**What is expected**
Copy all lines below that use the word "lime".

Dataset records
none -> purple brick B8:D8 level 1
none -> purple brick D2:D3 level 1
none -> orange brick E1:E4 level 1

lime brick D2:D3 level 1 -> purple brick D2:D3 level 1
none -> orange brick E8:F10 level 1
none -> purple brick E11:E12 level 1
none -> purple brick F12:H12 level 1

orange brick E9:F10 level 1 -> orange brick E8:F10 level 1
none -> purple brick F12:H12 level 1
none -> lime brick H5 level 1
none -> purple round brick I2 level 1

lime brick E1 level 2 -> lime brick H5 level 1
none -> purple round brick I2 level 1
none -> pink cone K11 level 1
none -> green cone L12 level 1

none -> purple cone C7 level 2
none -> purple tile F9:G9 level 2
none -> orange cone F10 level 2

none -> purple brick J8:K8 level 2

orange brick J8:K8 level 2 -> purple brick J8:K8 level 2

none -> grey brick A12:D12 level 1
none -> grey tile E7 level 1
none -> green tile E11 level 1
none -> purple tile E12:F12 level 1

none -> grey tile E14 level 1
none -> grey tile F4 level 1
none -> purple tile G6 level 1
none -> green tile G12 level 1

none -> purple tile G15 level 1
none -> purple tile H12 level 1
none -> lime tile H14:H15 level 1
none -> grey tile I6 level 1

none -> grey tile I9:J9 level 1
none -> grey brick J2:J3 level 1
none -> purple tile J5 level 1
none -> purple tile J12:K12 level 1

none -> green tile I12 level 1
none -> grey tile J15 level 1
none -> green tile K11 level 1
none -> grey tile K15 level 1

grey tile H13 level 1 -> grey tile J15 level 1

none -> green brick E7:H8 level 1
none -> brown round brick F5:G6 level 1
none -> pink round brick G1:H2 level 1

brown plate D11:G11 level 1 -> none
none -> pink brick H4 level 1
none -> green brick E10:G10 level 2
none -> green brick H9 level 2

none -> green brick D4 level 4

**Result of this exercise**
lime brick D2:D3 level 1 -> purple brick D2:D3 level 1
none -> lime brick H5 level 1
lime brick E1 level 2 -> lime brick H5 level 1
none -> lime tile H14:H15 level 1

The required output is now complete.